[DATA SECTION Boundary: Start]

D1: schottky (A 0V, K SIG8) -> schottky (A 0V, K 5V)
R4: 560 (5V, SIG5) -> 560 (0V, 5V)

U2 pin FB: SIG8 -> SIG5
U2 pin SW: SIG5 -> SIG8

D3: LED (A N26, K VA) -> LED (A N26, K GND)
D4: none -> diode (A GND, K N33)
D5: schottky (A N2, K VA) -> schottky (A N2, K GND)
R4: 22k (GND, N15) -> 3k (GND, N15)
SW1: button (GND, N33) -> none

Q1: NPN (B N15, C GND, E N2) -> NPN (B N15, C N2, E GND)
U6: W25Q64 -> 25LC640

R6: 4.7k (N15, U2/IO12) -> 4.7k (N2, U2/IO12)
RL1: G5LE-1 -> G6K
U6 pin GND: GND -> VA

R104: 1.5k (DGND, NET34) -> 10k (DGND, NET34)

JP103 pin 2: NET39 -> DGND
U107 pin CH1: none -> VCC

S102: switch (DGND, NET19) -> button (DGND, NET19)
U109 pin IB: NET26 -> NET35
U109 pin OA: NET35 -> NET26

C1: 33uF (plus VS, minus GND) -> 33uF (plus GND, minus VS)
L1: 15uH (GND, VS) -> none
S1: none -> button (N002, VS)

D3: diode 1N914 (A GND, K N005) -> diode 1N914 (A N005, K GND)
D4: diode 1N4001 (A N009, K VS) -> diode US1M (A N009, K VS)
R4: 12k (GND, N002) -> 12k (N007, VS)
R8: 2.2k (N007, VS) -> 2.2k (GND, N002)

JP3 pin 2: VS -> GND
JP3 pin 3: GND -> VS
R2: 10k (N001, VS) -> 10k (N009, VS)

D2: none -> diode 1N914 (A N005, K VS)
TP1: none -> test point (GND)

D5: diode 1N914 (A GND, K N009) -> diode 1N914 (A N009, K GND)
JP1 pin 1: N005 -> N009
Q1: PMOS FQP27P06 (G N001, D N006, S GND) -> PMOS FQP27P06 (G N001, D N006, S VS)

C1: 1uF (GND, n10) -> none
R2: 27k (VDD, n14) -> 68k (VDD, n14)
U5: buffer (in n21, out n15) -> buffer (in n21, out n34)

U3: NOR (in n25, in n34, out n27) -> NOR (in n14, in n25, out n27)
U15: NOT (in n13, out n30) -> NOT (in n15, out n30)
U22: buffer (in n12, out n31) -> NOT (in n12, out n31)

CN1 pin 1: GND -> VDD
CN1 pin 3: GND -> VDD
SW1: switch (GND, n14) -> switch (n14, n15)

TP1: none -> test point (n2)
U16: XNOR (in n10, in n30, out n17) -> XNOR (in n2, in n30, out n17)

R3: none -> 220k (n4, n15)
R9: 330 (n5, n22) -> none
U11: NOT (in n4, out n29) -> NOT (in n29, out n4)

[DATA SECTION Boundary: End]

= YOUR TASK =
All lines above from the one containing "U22: buffer (in" to the one containing "U16: XNOR (in" must be repeated exactly, both lines included, and no others.

= ANSWER SECTION =
U22: buffer (in n12, out n31) -> NOT (in n12, out n31)

CN1 pin 1: GND -> VDD
CN1 pin 3: GND -> VDD
SW1: switch (GND, n14) -> switch (n14, n15)

TP1: none -> test point (n2)
U16: XNOR (in n10, in n30, out n17) -> XNOR (in n2, in n30, out n17)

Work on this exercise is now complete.